What to produce: Nothing outside the stretch is wanted. Repeat exactly the lines of the listing below from the one that contains "red scissors [274,184,343,214]" through the one that contains "none -> orange cheese [751,231,816,301]", both ends included.

Stored data:
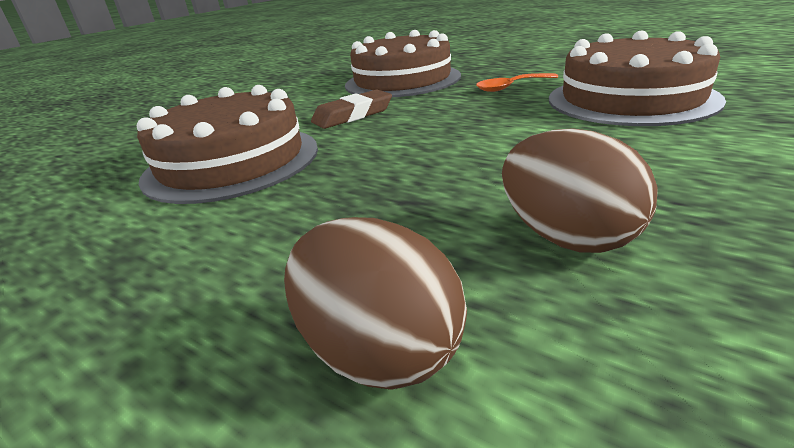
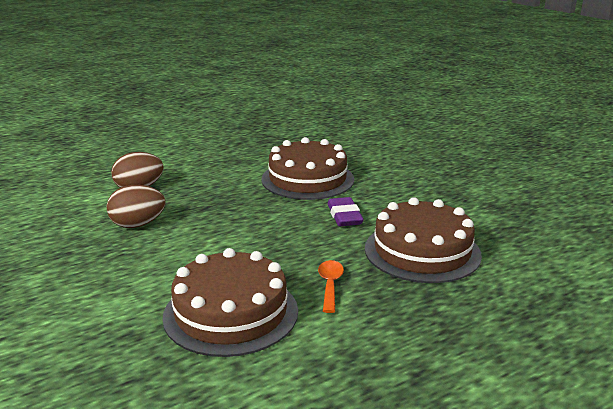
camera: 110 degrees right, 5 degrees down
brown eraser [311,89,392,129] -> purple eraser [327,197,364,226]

--

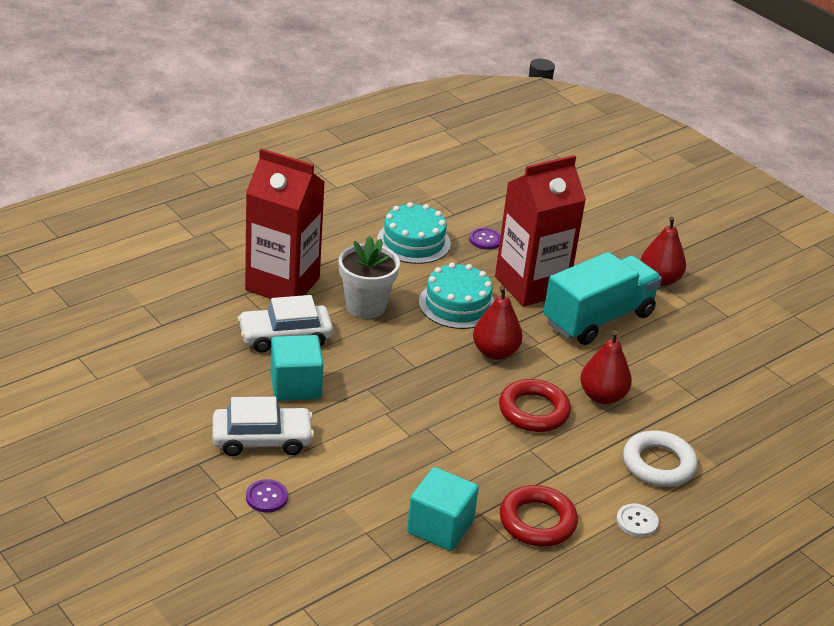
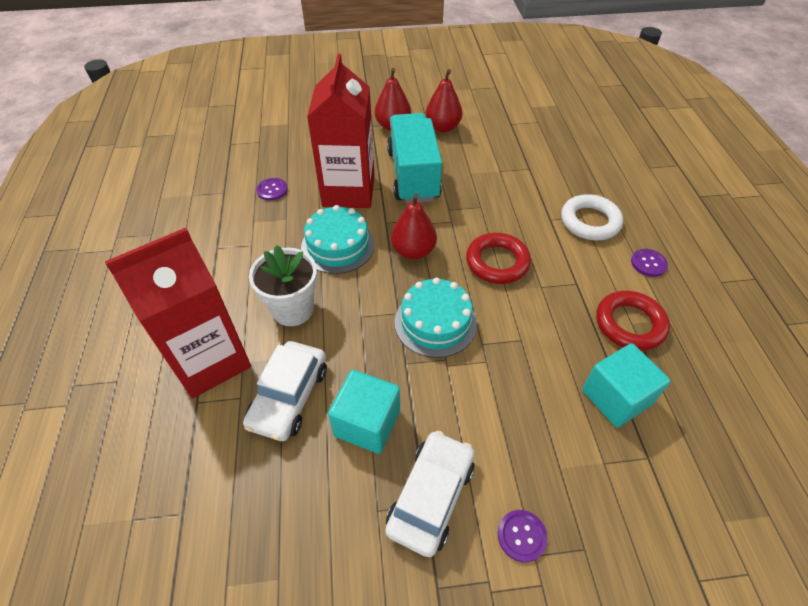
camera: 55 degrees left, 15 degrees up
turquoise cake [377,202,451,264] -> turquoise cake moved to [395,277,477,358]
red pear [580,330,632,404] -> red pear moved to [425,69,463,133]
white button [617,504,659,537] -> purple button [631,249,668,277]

==

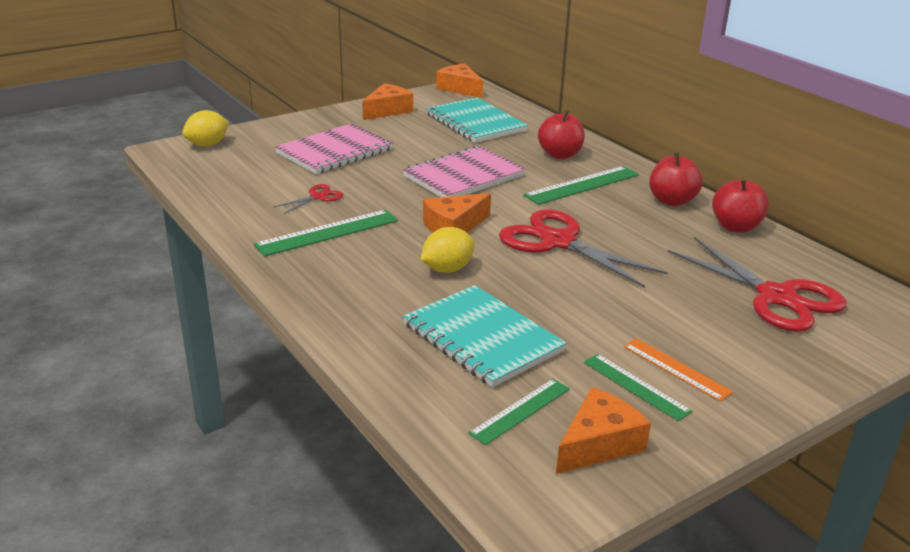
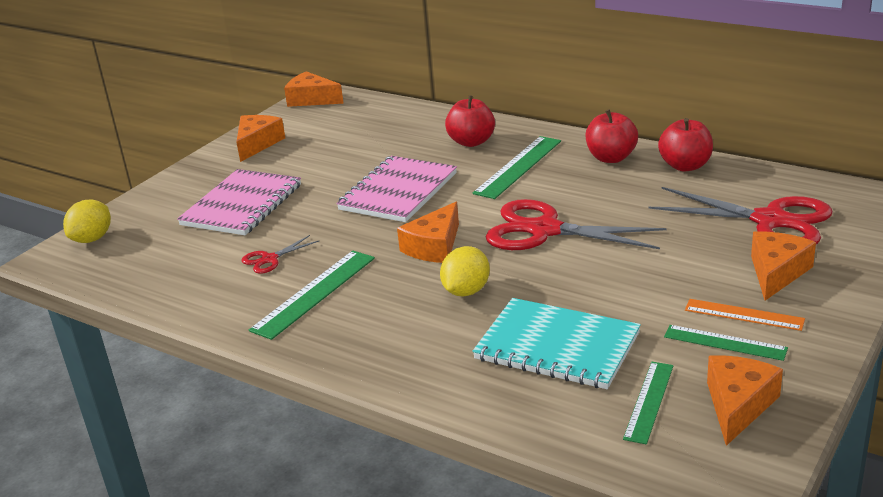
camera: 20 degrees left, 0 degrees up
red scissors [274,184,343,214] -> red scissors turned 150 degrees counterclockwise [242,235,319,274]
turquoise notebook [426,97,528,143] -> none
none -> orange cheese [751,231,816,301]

Expected answer:
red scissors [274,184,343,214] -> red scissors turned 150 degrees counterclockwise [242,235,319,274]
turquoise notebook [426,97,528,143] -> none
none -> orange cheese [751,231,816,301]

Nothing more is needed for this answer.